- Opening Delimiter -
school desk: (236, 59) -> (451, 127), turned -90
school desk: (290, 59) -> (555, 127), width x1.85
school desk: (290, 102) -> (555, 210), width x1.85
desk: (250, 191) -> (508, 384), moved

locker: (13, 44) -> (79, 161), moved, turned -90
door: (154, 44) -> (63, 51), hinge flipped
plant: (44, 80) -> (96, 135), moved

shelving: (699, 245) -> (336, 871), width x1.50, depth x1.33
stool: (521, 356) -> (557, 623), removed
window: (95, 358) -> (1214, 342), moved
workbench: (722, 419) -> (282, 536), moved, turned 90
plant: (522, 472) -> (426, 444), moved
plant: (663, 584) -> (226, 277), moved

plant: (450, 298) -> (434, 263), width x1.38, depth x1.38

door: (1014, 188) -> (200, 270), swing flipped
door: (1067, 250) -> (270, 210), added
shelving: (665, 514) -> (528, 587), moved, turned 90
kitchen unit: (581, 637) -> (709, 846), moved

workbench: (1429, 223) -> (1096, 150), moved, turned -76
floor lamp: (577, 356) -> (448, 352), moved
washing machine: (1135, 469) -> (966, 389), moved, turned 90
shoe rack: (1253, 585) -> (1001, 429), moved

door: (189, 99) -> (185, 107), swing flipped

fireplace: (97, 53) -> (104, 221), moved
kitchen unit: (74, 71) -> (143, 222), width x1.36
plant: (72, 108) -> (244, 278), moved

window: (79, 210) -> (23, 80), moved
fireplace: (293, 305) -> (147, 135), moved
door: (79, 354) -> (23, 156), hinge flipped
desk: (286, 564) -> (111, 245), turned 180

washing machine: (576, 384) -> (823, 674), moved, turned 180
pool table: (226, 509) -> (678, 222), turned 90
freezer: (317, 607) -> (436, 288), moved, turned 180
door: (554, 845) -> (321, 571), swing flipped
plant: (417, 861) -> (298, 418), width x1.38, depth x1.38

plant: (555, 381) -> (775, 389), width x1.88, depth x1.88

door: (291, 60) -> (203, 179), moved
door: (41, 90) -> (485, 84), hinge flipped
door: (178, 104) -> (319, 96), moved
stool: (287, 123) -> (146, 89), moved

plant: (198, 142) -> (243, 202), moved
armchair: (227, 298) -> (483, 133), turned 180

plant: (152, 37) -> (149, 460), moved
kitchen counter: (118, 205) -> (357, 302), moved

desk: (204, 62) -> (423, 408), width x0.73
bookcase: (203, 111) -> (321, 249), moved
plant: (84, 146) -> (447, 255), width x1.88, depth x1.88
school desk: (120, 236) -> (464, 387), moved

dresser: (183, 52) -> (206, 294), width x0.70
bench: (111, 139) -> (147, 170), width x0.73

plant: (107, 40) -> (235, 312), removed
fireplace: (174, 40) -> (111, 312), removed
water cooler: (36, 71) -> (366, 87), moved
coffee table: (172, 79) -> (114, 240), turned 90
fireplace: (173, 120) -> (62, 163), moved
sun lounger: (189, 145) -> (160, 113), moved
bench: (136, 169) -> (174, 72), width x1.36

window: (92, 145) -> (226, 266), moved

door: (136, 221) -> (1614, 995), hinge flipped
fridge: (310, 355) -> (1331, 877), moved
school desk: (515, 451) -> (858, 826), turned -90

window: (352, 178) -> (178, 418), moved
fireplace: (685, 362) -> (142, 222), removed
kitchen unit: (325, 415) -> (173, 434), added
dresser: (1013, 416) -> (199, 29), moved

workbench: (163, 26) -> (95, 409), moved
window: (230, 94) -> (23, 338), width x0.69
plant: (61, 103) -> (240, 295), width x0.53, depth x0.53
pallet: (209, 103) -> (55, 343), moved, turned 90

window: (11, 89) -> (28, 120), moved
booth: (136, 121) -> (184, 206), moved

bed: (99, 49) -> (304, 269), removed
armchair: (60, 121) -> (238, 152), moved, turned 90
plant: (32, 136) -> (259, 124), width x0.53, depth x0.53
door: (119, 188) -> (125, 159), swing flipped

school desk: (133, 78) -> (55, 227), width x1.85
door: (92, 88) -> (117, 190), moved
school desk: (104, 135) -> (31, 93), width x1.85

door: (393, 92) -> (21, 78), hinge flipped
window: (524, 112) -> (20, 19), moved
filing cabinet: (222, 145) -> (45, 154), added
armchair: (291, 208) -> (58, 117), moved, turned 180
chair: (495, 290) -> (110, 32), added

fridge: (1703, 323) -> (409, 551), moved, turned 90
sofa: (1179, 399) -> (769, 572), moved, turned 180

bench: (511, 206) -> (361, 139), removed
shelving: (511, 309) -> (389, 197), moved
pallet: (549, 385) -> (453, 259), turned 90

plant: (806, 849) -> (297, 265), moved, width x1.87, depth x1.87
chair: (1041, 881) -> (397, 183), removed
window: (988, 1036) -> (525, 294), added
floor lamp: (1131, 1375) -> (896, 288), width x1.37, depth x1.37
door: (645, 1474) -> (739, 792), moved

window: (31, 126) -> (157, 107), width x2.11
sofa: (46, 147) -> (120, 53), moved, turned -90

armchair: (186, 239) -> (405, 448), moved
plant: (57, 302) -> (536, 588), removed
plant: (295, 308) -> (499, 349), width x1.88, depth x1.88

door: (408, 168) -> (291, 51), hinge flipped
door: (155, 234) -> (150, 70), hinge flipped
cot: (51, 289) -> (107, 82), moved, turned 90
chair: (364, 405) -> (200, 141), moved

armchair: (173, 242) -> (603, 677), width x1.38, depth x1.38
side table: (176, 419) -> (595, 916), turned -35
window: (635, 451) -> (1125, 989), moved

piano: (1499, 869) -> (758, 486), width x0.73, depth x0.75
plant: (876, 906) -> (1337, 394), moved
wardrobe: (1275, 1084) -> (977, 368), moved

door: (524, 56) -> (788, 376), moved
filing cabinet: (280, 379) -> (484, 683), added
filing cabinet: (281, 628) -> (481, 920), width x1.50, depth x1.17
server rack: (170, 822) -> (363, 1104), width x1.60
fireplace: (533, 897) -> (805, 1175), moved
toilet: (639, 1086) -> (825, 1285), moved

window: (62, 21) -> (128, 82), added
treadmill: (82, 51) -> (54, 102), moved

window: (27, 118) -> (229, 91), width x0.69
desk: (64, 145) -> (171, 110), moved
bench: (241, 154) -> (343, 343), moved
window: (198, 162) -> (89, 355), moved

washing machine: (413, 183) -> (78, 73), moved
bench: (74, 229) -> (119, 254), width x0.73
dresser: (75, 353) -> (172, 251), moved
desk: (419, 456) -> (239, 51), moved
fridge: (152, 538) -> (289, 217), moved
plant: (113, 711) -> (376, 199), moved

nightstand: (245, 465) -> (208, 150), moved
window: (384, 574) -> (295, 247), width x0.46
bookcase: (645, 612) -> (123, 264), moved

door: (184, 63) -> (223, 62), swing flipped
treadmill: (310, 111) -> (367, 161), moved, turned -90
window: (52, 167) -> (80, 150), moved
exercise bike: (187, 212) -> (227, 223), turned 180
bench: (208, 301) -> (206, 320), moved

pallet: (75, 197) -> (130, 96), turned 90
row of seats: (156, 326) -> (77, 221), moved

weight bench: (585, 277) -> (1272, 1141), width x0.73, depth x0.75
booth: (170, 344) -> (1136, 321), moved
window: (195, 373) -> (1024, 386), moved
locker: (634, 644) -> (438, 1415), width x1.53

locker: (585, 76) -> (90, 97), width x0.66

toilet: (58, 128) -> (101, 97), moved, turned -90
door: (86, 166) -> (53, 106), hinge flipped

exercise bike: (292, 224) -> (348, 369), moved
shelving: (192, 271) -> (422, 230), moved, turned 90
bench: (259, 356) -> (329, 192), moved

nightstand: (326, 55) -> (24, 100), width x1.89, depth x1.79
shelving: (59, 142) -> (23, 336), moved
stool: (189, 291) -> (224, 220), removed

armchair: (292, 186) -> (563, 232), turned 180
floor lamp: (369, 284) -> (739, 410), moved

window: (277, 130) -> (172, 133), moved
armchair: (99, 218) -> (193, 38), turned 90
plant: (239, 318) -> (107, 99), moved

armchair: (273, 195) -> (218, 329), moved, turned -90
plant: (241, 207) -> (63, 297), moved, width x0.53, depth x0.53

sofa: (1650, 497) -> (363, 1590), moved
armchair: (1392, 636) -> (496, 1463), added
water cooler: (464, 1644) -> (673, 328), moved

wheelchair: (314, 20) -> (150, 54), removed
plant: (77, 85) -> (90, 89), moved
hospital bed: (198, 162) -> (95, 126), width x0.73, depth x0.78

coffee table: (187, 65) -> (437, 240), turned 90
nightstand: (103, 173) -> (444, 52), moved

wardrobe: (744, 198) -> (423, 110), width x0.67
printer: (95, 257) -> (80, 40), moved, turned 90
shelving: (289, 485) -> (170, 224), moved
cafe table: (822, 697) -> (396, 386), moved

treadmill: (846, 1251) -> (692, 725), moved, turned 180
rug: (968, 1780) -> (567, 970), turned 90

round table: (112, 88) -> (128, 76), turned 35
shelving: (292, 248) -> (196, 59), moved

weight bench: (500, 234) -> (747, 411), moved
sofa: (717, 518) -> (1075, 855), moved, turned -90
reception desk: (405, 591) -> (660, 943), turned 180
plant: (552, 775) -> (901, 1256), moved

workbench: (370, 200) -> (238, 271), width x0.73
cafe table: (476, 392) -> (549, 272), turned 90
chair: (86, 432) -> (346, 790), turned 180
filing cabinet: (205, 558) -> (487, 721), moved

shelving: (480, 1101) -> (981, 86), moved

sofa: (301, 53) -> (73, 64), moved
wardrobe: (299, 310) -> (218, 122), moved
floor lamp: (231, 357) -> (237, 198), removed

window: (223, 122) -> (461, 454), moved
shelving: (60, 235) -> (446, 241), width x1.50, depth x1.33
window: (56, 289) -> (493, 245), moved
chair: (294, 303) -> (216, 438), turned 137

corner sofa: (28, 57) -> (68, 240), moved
- Closing Delimiter -
The required output is the stretch of entries above from the line containing "window: (92, 145) -> (226, 266), moved" through the line containing "window: (11, 89) -> (28, 120), moved", reproduced exactly.

OUTPUT OF THE EXERCISE:
window: (92, 145) -> (226, 266), moved

door: (136, 221) -> (1614, 995), hinge flipped
fridge: (310, 355) -> (1331, 877), moved
school desk: (515, 451) -> (858, 826), turned -90

window: (352, 178) -> (178, 418), moved
fireplace: (685, 362) -> (142, 222), removed
kitchen unit: (325, 415) -> (173, 434), added
dresser: (1013, 416) -> (199, 29), moved

workbench: (163, 26) -> (95, 409), moved
window: (230, 94) -> (23, 338), width x0.69
plant: (61, 103) -> (240, 295), width x0.53, depth x0.53
pallet: (209, 103) -> (55, 343), moved, turned 90

window: (11, 89) -> (28, 120), moved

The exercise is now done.